Your goal:
Omit the images and output every line of the data below exactly.

Source data:
■ ■ ■ ■
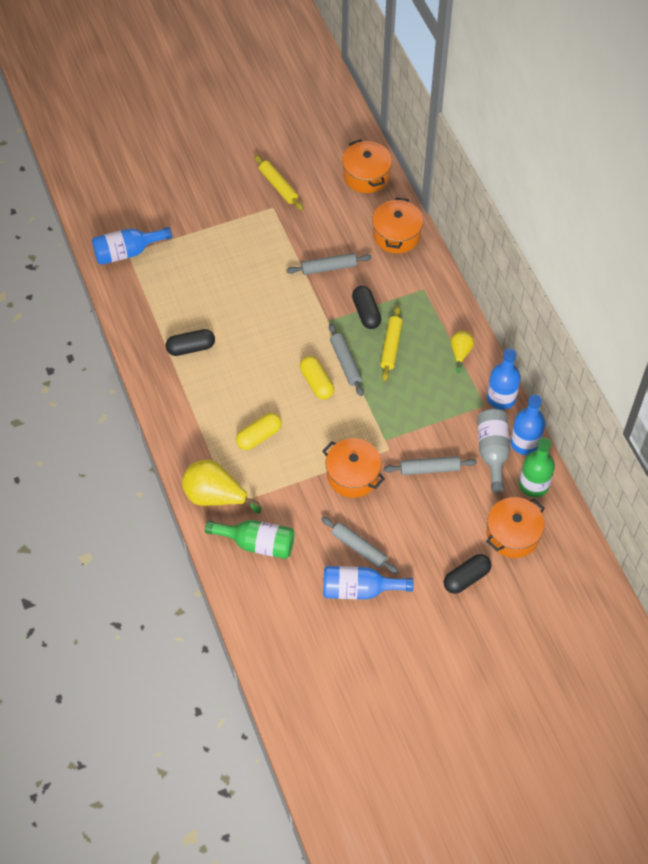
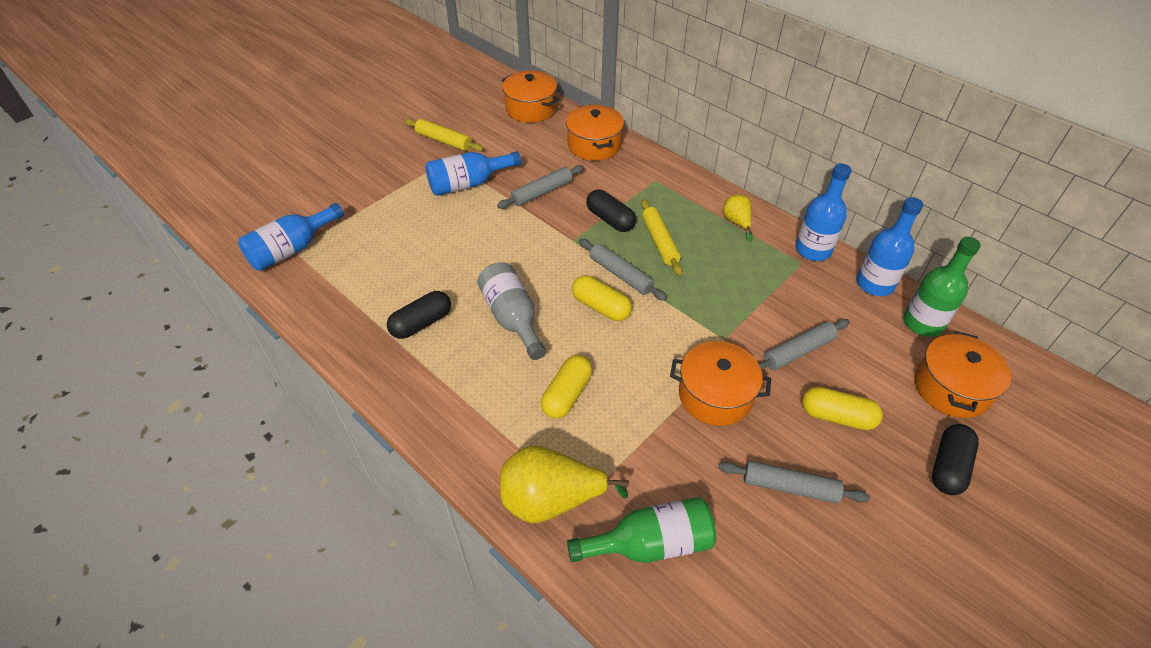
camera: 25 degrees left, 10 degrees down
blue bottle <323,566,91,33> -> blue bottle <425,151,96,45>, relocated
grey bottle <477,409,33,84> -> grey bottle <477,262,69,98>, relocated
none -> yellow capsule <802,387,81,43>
■ ■ ■ ■
Task output:
camera: 25 degrees left, 10 degrees down
blue bottle <323,566,91,33> -> blue bottle <425,151,96,45>, relocated
grey bottle <477,409,33,84> -> grey bottle <477,262,69,98>, relocated
none -> yellow capsule <802,387,81,43>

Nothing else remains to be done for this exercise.